EXERCISE MATERIAL -
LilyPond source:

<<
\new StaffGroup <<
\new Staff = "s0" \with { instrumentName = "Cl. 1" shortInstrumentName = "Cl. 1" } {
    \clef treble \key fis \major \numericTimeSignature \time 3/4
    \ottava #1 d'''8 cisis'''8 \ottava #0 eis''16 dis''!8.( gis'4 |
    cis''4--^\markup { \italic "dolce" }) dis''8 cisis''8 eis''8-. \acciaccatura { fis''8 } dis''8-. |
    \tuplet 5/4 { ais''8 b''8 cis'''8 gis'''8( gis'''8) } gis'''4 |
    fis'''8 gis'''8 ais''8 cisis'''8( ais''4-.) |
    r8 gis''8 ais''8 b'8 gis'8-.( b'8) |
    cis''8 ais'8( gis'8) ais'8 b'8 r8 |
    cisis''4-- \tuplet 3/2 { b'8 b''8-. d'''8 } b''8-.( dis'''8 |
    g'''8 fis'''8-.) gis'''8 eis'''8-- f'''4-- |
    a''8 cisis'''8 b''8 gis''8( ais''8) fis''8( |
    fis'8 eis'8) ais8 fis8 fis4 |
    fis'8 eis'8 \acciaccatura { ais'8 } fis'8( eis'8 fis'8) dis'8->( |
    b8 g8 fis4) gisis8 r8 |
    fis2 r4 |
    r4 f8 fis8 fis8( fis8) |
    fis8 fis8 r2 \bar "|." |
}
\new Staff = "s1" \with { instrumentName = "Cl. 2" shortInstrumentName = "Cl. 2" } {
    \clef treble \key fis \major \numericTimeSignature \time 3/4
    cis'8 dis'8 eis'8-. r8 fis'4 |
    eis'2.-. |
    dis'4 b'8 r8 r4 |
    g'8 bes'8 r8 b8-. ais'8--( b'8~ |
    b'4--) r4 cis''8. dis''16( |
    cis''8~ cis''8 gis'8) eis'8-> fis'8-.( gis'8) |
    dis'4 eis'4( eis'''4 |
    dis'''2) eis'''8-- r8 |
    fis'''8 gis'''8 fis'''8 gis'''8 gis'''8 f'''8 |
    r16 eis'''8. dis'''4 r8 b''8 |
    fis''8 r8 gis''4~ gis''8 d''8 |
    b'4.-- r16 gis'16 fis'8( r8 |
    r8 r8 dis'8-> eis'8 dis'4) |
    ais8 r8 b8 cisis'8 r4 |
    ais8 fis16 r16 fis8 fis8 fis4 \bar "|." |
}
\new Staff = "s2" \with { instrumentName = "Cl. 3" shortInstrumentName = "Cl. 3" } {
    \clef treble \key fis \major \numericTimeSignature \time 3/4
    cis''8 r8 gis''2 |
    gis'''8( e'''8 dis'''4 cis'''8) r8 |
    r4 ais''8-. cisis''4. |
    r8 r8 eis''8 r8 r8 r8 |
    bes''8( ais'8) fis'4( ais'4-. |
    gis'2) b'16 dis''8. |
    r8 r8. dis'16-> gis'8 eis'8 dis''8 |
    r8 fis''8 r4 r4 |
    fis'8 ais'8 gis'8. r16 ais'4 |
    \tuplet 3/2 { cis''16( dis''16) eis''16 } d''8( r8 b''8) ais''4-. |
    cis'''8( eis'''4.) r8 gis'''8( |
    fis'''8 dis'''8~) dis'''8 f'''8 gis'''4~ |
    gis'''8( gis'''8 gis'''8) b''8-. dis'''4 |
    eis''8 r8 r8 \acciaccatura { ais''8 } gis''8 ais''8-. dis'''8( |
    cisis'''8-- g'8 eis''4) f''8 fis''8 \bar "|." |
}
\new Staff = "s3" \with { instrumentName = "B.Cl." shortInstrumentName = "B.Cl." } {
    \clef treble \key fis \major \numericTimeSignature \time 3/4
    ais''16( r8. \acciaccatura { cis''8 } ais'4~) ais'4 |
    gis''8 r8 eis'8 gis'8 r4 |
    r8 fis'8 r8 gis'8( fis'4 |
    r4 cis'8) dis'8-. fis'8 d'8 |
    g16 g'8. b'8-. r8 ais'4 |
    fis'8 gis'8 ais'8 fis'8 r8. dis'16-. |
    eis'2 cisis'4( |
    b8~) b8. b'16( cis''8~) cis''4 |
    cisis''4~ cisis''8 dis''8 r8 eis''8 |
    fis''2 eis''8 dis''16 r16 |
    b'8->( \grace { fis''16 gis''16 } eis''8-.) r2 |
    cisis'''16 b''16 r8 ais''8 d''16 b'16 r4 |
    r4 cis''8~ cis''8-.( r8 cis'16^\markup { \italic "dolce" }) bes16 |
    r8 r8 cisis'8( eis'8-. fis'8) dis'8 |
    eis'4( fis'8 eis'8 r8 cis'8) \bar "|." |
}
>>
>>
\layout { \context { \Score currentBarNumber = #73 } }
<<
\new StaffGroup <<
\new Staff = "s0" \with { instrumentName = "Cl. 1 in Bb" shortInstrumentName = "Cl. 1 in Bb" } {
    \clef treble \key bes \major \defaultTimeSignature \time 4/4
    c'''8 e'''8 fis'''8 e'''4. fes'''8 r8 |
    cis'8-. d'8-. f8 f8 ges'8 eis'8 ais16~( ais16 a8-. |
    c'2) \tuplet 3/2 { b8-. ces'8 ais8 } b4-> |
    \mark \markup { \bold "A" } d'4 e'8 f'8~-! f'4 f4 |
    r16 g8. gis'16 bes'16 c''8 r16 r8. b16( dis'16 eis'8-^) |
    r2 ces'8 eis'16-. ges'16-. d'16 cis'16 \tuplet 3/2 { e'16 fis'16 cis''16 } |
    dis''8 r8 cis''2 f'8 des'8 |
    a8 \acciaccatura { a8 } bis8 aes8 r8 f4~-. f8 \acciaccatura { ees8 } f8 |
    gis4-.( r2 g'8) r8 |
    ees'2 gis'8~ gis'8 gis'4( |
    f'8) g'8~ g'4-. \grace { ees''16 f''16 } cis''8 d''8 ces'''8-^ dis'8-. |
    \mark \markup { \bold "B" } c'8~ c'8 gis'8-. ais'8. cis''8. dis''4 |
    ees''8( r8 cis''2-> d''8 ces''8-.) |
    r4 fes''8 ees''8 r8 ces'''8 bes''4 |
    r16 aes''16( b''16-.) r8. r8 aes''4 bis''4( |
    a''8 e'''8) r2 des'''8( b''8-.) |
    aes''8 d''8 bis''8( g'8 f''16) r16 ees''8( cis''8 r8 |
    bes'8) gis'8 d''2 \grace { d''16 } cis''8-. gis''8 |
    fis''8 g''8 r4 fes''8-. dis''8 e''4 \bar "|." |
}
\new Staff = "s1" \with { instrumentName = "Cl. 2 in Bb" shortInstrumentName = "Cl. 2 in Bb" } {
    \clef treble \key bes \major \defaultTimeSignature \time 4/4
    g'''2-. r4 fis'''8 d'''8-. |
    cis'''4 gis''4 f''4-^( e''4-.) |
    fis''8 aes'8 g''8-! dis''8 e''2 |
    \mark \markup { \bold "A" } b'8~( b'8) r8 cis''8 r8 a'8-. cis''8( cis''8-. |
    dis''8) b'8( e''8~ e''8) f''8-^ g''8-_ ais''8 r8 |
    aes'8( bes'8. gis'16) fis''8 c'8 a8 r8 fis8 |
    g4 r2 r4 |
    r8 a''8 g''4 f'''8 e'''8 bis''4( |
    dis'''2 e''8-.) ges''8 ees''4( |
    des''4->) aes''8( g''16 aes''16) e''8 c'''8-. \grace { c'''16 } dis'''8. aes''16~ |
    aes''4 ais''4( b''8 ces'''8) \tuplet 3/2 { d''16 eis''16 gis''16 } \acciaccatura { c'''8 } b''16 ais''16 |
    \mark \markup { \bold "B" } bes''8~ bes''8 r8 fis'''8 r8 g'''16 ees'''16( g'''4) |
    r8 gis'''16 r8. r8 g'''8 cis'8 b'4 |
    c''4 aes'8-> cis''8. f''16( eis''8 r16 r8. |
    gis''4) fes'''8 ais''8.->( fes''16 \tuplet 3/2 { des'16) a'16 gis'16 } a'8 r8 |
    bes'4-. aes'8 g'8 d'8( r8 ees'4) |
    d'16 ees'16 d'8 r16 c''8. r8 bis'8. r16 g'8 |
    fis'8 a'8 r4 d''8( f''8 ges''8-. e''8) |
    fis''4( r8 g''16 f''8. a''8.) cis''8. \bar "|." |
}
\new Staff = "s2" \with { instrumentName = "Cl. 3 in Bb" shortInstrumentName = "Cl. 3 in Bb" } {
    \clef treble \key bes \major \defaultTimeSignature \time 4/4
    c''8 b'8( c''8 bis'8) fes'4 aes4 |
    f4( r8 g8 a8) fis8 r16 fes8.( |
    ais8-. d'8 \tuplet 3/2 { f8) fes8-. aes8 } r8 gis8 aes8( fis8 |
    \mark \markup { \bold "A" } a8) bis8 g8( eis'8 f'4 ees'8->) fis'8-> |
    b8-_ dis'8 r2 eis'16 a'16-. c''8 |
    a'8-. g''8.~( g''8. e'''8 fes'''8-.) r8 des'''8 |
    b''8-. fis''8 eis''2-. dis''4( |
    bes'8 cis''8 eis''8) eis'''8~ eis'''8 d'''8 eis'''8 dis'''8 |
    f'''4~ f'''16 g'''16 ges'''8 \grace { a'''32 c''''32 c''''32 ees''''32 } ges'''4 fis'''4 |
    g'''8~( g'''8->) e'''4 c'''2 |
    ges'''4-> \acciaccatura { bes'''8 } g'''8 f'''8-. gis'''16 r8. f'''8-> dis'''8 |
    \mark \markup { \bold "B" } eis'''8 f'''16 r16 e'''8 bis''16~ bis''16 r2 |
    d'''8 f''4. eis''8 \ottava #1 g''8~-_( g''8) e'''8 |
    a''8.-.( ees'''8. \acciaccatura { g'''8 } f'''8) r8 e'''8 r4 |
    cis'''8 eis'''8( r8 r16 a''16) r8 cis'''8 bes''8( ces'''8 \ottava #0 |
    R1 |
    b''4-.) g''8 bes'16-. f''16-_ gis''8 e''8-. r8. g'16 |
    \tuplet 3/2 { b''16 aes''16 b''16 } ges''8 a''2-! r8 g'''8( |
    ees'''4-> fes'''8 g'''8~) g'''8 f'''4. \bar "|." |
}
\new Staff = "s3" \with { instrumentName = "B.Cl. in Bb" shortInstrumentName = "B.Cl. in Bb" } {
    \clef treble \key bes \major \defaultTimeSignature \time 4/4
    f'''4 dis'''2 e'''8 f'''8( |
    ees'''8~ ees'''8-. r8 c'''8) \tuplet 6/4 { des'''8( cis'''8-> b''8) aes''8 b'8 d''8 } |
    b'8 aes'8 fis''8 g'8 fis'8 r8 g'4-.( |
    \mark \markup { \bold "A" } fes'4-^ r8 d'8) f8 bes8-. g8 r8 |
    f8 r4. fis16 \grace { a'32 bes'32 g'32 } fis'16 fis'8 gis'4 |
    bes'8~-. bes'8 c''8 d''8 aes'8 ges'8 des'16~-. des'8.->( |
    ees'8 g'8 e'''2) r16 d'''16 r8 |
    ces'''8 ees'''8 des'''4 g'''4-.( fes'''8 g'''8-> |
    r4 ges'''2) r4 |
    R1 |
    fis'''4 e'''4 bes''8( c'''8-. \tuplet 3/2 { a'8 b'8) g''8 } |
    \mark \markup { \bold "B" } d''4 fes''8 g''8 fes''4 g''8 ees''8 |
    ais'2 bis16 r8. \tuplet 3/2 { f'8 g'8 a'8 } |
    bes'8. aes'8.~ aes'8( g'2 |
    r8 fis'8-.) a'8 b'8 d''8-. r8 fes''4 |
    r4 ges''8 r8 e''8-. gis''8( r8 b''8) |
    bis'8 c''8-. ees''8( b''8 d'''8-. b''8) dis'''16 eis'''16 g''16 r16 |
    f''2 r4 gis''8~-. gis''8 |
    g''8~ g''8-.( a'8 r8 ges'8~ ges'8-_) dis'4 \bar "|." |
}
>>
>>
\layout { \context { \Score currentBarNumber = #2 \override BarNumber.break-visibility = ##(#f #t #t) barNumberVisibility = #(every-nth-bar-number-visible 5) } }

EXERCISE DETAILS - Pull from the records above each line that contains the string "currentBarNumber", and reproduce every such line in full.

WORKED SOLUTION -
\layout { \context { \Score currentBarNumber = #73 } }
\layout { \context { \Score currentBarNumber = #2 \override BarNumber.break-visibility = ##(#f #t #t) barNumberVisibility = #(every-nth-bar-number-visible 5) } }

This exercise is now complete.